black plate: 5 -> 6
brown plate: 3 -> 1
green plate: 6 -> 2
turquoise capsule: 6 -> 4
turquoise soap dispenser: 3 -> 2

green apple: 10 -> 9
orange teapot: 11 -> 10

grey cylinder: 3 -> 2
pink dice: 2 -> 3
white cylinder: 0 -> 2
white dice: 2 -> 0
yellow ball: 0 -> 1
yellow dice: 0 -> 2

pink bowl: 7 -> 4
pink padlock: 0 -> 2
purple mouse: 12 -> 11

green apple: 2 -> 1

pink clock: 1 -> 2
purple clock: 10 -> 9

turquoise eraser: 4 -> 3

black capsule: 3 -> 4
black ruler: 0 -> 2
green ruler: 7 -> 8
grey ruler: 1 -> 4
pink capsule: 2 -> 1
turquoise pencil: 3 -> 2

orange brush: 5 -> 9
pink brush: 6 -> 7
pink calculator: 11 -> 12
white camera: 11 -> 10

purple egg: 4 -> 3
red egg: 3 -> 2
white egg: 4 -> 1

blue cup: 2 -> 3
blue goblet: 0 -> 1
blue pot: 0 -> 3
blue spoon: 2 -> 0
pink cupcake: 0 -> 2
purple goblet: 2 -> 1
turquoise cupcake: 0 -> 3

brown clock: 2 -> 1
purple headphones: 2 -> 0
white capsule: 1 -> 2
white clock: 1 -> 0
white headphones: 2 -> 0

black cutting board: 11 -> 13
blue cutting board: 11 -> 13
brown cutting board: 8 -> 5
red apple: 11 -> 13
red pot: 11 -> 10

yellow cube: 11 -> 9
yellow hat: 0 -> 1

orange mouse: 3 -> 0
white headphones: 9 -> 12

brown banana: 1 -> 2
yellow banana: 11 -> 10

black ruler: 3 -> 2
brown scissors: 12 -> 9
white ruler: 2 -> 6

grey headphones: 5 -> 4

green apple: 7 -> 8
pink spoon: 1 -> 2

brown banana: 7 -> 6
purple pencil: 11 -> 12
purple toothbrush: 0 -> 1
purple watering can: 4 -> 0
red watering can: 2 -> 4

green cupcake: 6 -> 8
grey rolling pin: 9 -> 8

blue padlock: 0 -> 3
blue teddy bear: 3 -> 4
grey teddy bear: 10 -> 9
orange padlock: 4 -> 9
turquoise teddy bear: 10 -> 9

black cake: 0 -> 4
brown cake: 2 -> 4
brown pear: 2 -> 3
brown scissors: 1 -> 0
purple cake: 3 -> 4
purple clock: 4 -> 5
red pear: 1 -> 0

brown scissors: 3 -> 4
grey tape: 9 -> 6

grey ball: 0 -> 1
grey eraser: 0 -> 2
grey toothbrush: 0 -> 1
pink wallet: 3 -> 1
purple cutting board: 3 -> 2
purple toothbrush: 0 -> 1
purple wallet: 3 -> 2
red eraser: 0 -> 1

Problem requirements: Output exactly the span of lines beginning at the first line of the records and ending at the line that holds "black ruler: 0 -> 2", inclusive, with no other text.

Response box:
black plate: 5 -> 6
brown plate: 3 -> 1
green plate: 6 -> 2
turquoise capsule: 6 -> 4
turquoise soap dispenser: 3 -> 2

green apple: 10 -> 9
orange teapot: 11 -> 10

grey cylinder: 3 -> 2
pink dice: 2 -> 3
white cylinder: 0 -> 2
white dice: 2 -> 0
yellow ball: 0 -> 1
yellow dice: 0 -> 2

pink bowl: 7 -> 4
pink padlock: 0 -> 2
purple mouse: 12 -> 11

green apple: 2 -> 1

pink clock: 1 -> 2
purple clock: 10 -> 9

turquoise eraser: 4 -> 3

black capsule: 3 -> 4
black ruler: 0 -> 2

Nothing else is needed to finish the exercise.